Write the records below out in full, character for character, with no pictures.

[Items from a data source]
------------------------------------

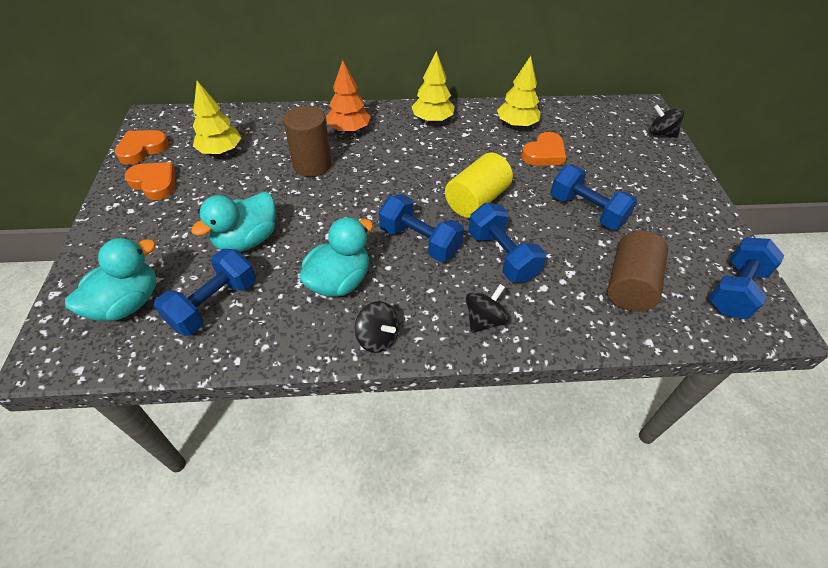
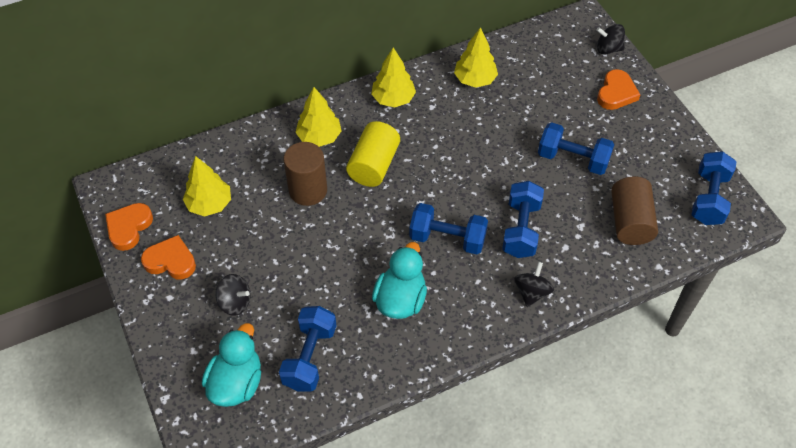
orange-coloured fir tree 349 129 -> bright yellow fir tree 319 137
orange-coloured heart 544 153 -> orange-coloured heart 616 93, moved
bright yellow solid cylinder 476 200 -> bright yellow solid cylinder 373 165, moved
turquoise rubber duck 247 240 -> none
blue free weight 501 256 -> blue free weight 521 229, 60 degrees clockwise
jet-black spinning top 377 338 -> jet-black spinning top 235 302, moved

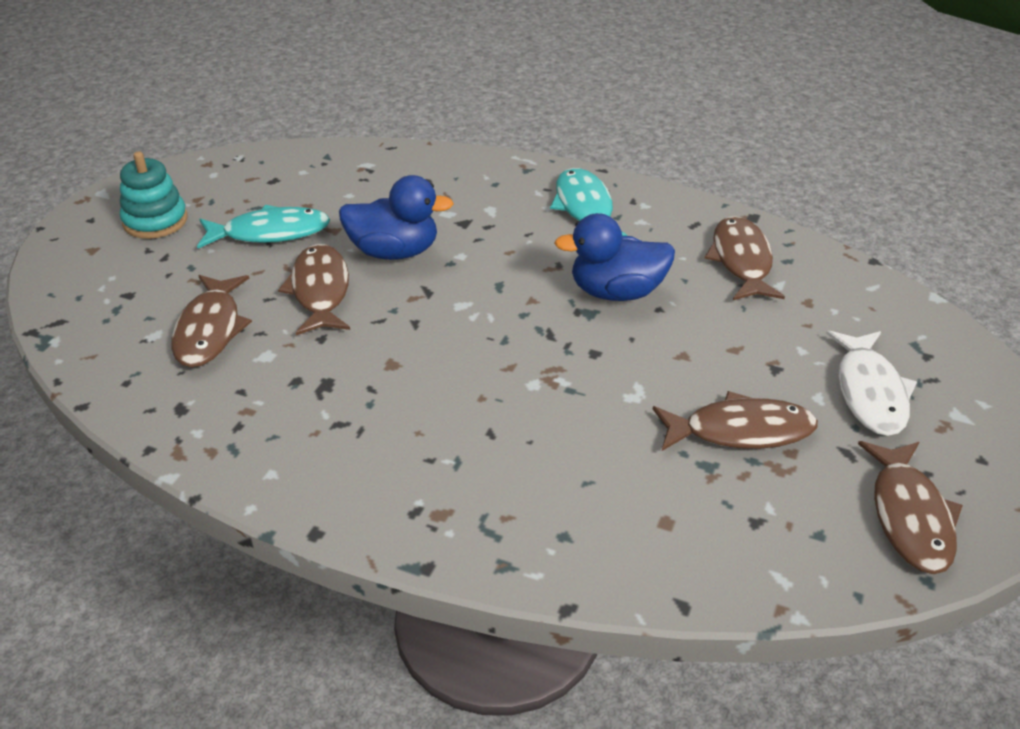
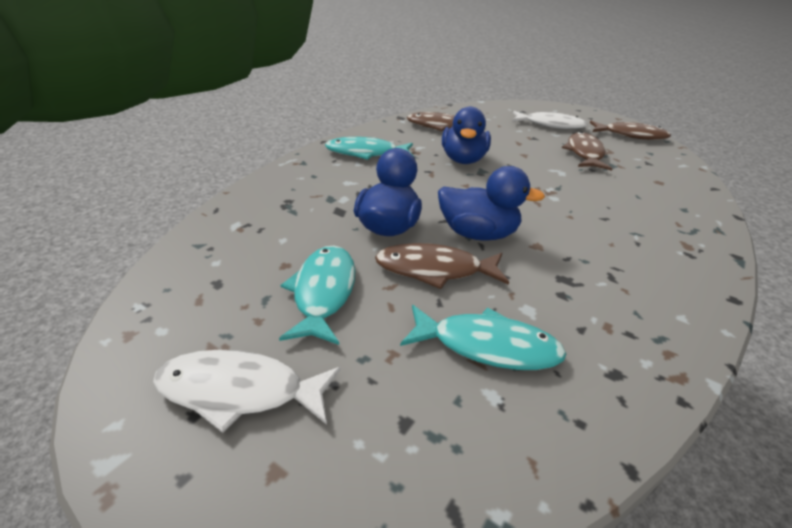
turquoise stacking toy 155 221 -> white toy fish 239 391
brown toy fish 210 330 -> turquoise toy fish 487 346
none -> blue rubber duck 477 234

------------------------------------

▶ **RESULT BELOW**:
orange-coloured fir tree 349 129 -> bright yellow fir tree 319 137
orange-coloured heart 544 153 -> orange-coloured heart 616 93, moved
bright yellow solid cylinder 476 200 -> bright yellow solid cylinder 373 165, moved
turquoise rubber duck 247 240 -> none
blue free weight 501 256 -> blue free weight 521 229, 60 degrees clockwise
jet-black spinning top 377 338 -> jet-black spinning top 235 302, moved

turquoise stacking toy 155 221 -> white toy fish 239 391
brown toy fish 210 330 -> turquoise toy fish 487 346
none -> blue rubber duck 477 234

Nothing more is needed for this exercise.